▶ **Problem**
Keep only the lines of the material below that contain the word "rectangle". Copy those lines.

▶ **Given data**
□ □ □ □ □
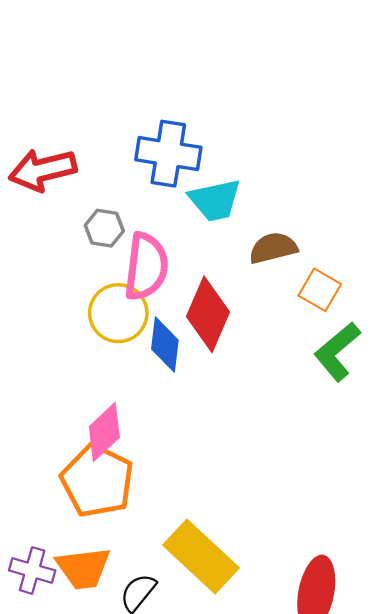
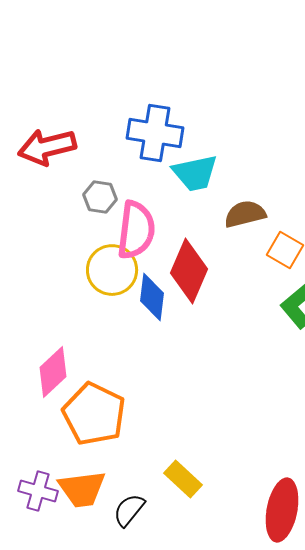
pink diamond: (104, 432) -> (53, 372), moved
yellow rectangle: (201, 556) -> (183, 479), size x0.6

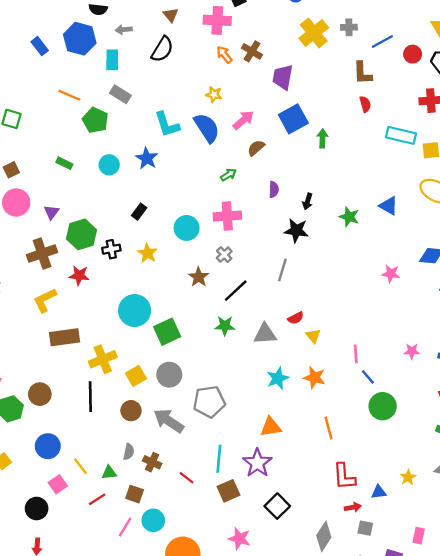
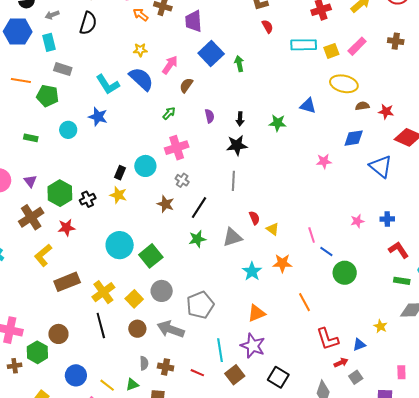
black rectangle: (139, 212) -> (120, 173), moved
red semicircle: (296, 318) -> (254, 218), turned -72
gray square: (365, 528) -> (356, 377), turned -32

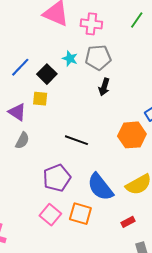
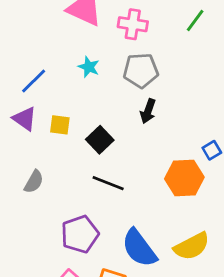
cyan star: (70, 59) -> (89, 67), moved
black square: (47, 74) -> (100, 140), moved
purple triangle: (17, 112) -> (25, 119), moved

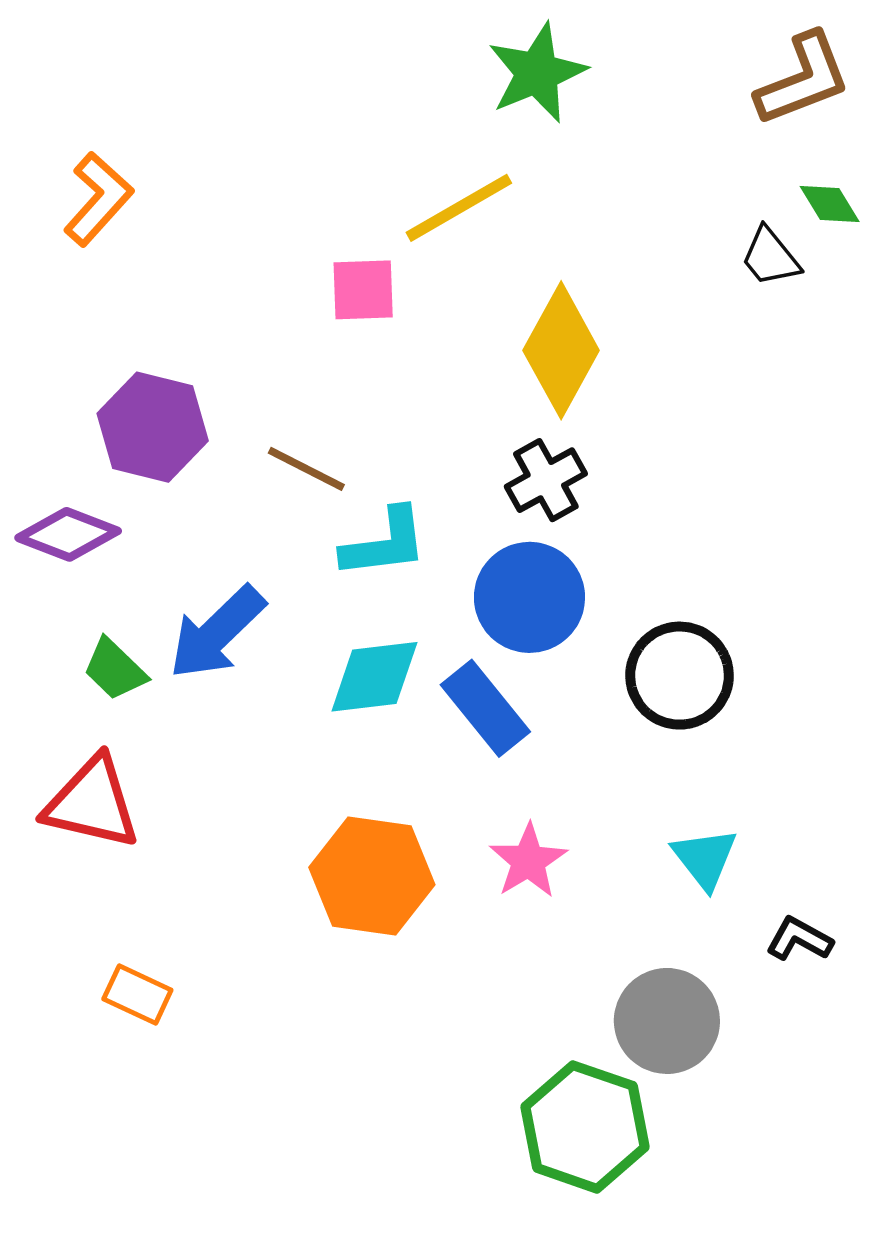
□ □ □ □ □
▶ **Expected output**
yellow rectangle: (201, 556) -> (183, 479), size x0.6
black rectangle: (139, 212) -> (120, 173), moved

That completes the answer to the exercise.